**Screen grounding rows**
[START]
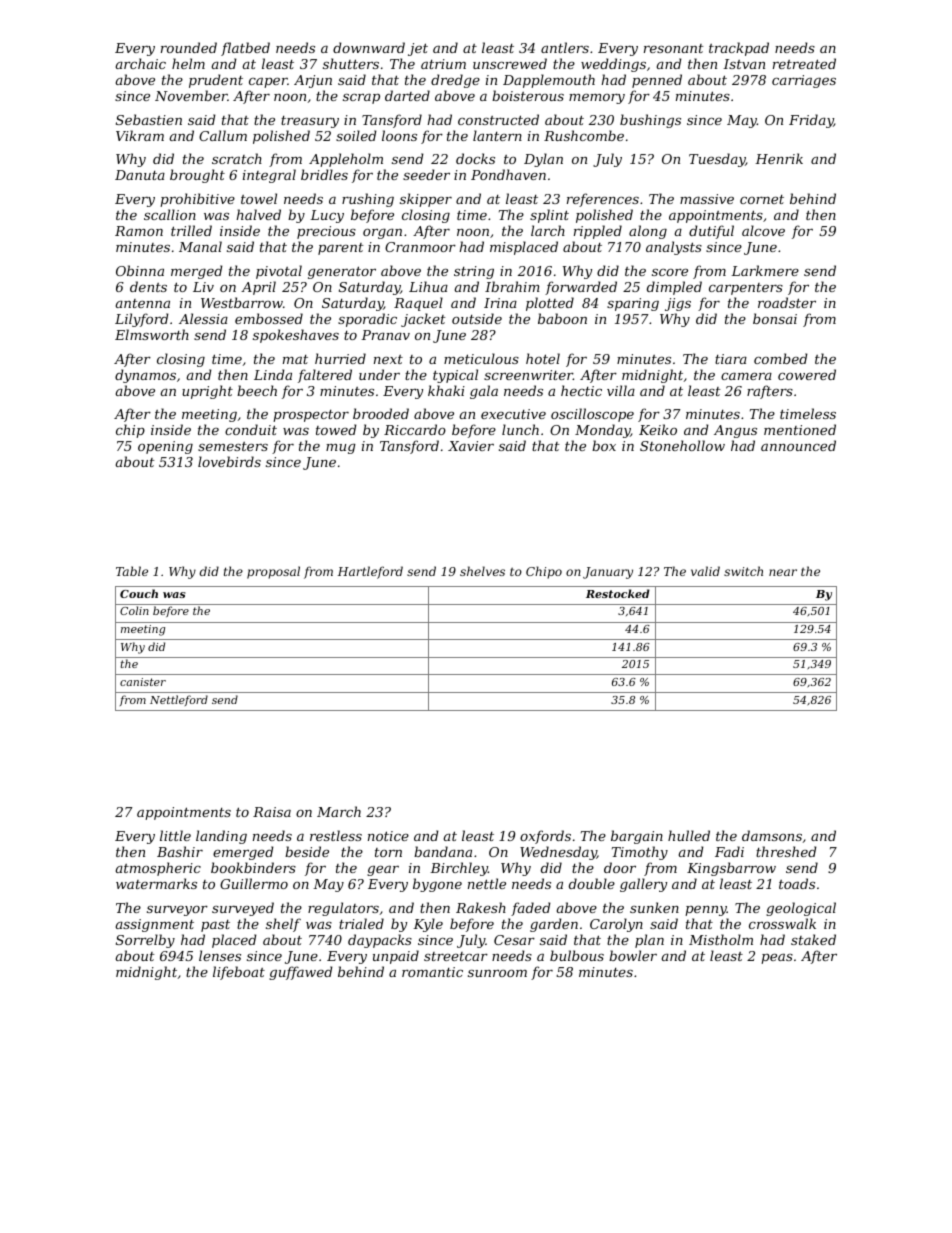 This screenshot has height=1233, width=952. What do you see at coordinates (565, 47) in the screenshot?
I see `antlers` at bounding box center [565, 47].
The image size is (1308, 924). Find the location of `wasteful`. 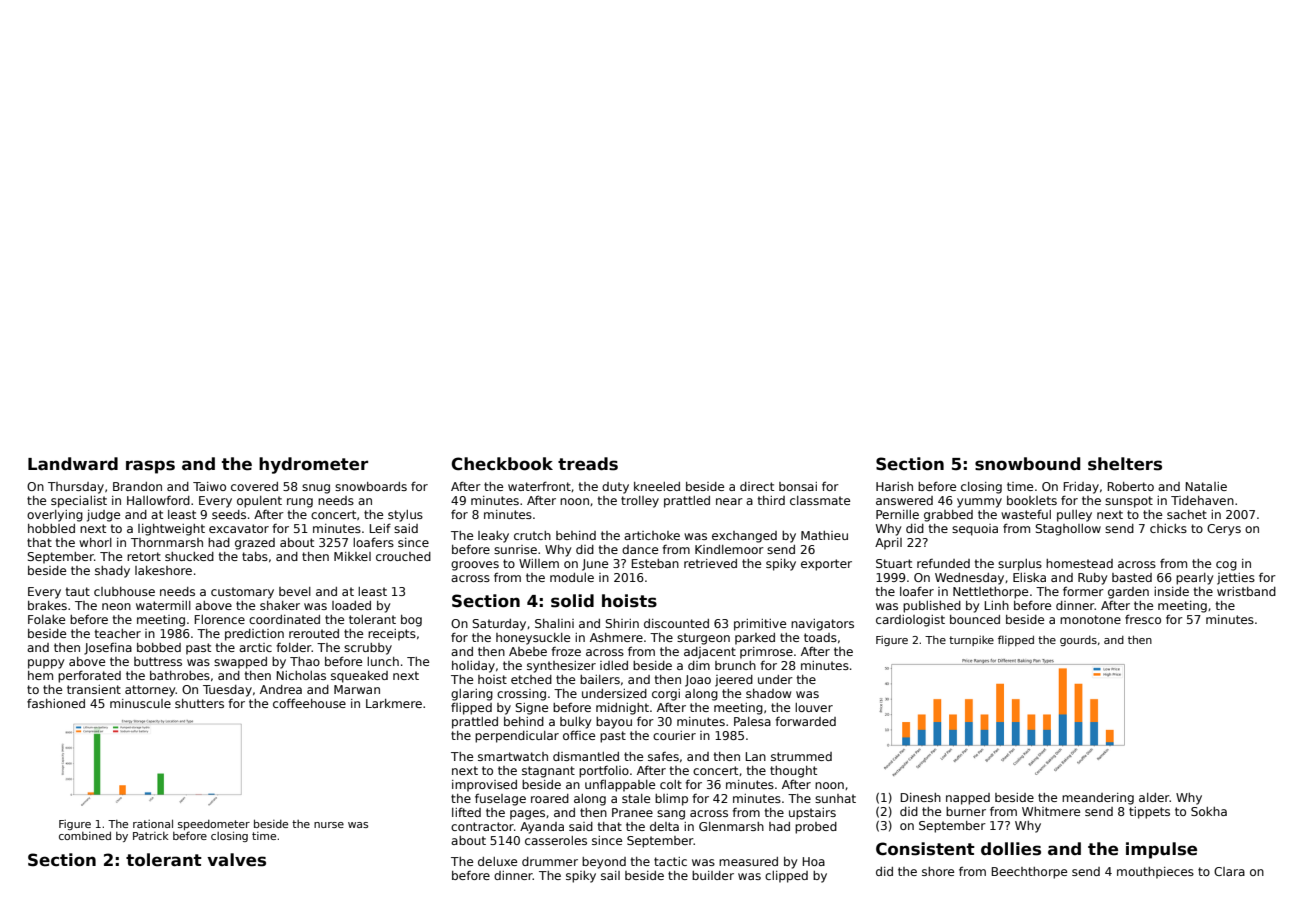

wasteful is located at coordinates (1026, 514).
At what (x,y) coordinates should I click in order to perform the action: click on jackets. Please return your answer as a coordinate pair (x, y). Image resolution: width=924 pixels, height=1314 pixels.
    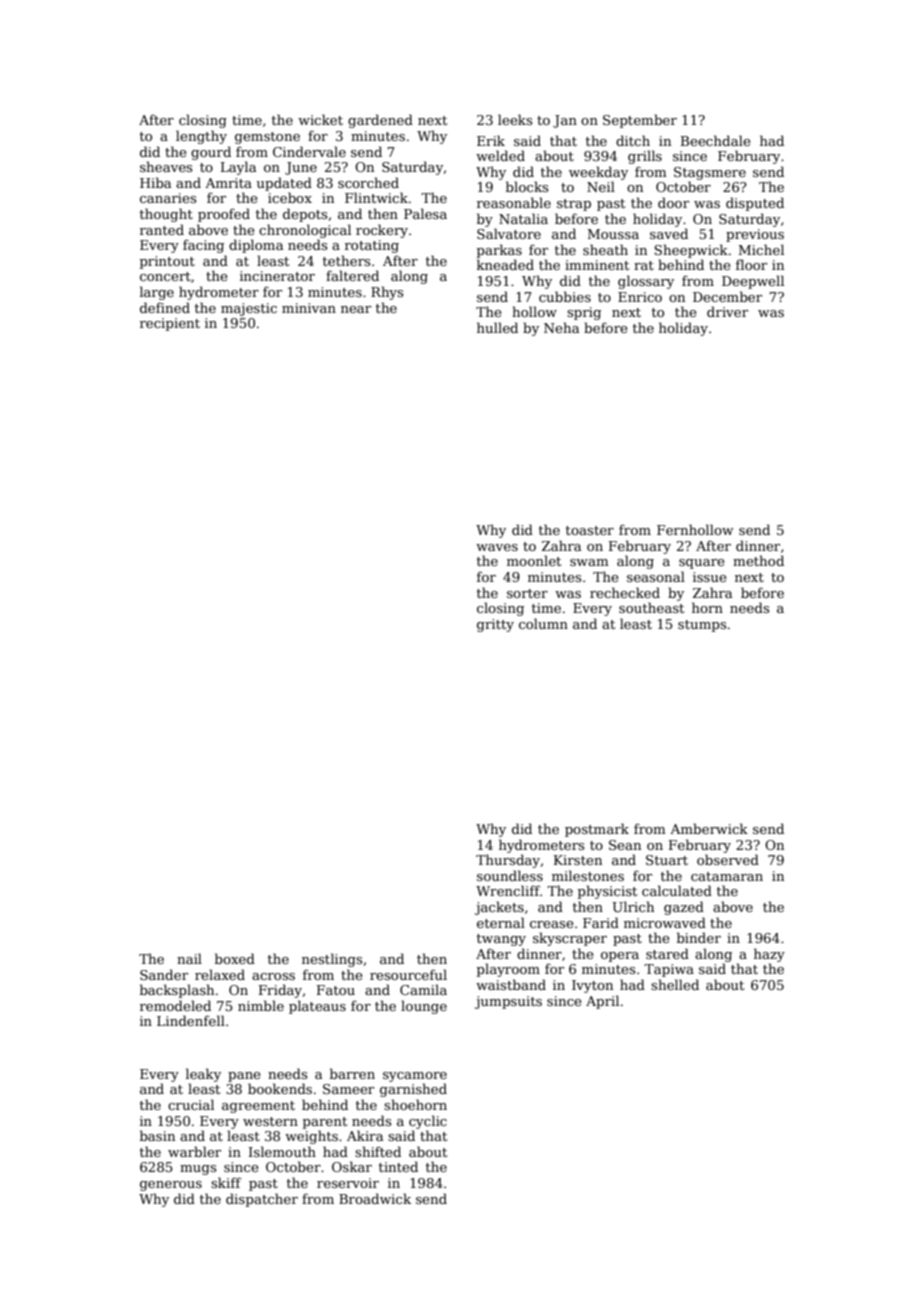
[END]
**AIM**
Pull out the rows from the very beginning and stop after the line that has "wasteful is located". Leave the pictures out.

**SOLVED PROBLEM**
 This screenshot has height=1233, width=952. What do you see at coordinates (565, 47) in the screenshot?
I see `antlers` at bounding box center [565, 47].
The image size is (1308, 924). Find the location of `wasteful`. 

wasteful is located at coordinates (1026, 514).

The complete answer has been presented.